- Problem statement: In the records below, find the line containing "C1: none -> 680nF (NET40, NET44)" and the line containing "U32: XNOR (in"; please repeat exactly the lines from one to the other, both included, and nothing more.

- Information supplied:
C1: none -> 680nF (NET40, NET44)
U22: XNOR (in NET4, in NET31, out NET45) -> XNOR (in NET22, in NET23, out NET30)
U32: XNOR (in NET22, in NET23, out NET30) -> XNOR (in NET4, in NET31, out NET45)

---

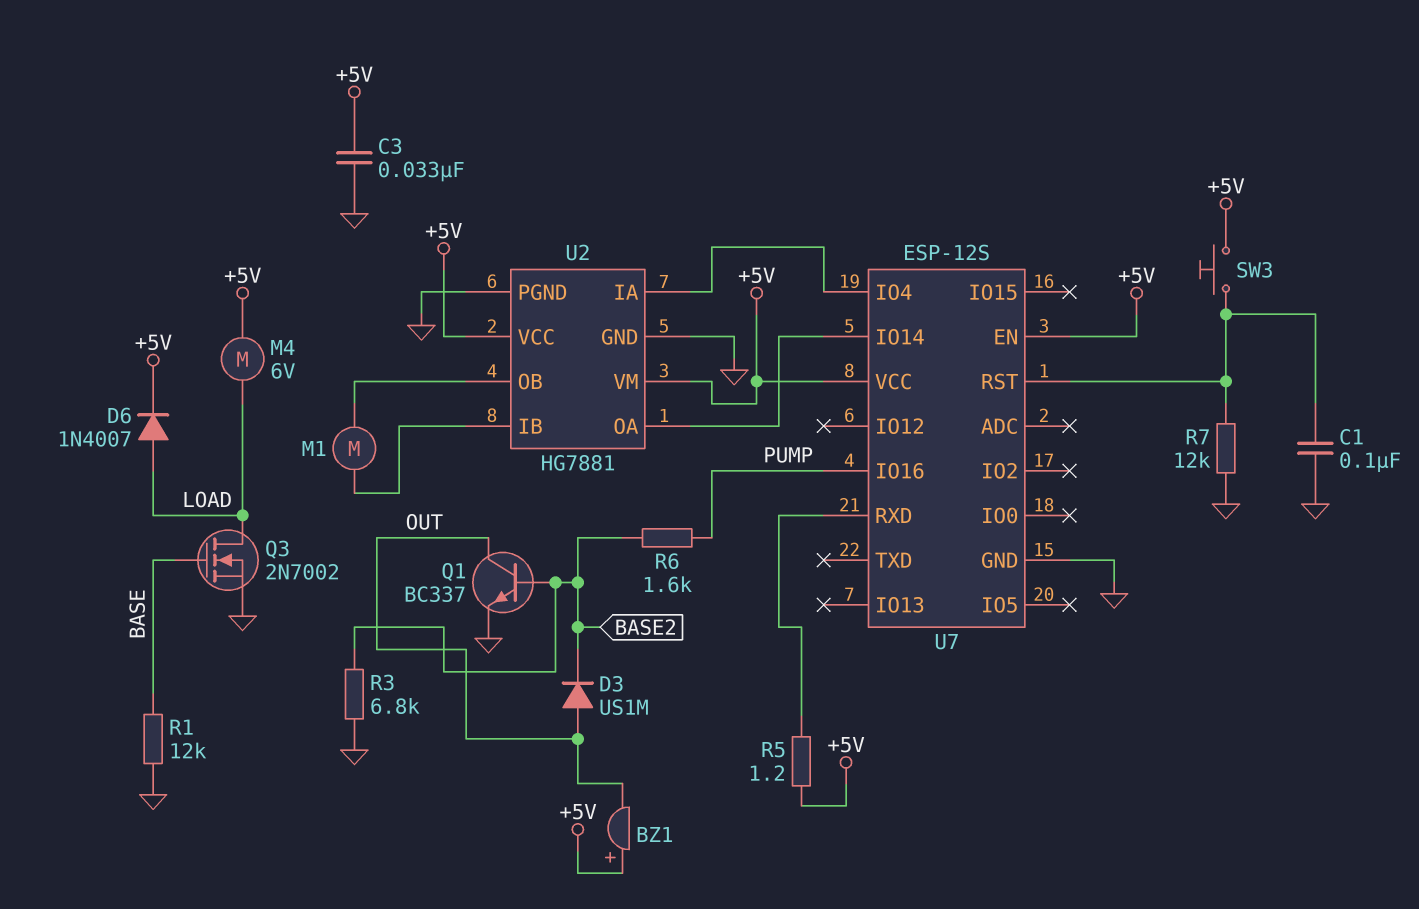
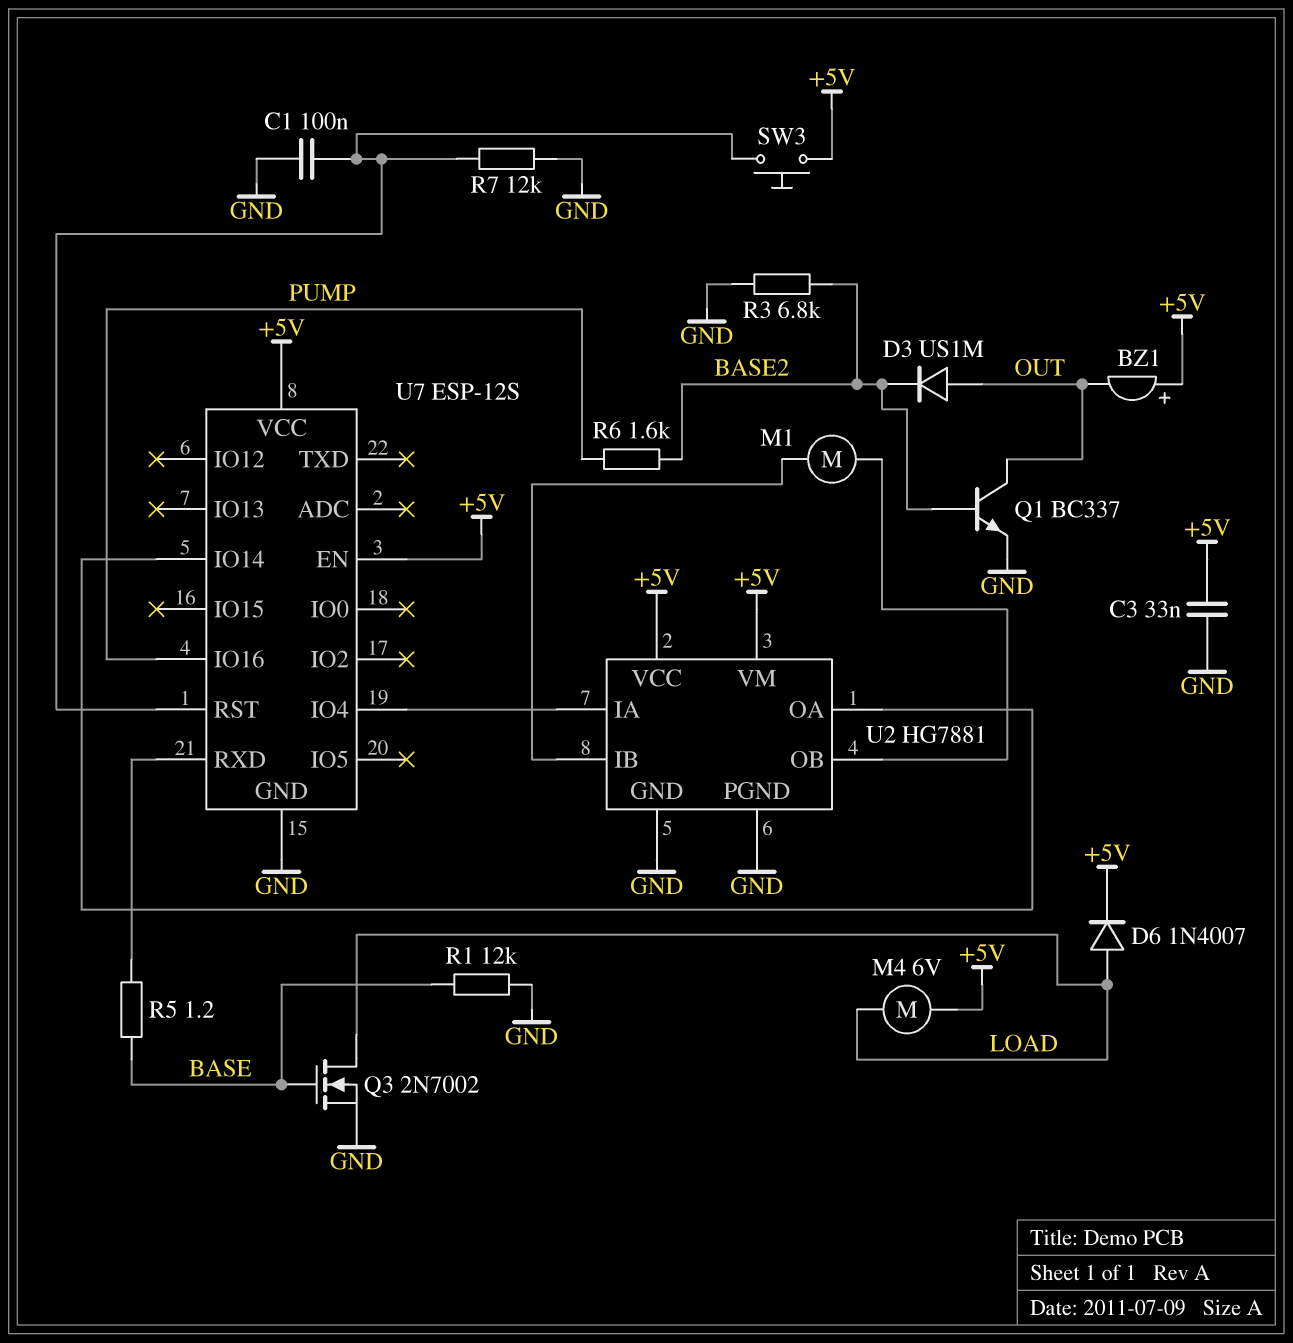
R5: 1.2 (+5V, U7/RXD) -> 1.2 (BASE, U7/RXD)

* * *

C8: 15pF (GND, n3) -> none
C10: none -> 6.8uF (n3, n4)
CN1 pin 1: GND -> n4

- Answer to this task:
C1: none -> 680nF (NET40, NET44)
U22: XNOR (in NET4, in NET31, out NET45) -> XNOR (in NET22, in NET23, out NET30)
U32: XNOR (in NET22, in NET23, out NET30) -> XNOR (in NET4, in NET31, out NET45)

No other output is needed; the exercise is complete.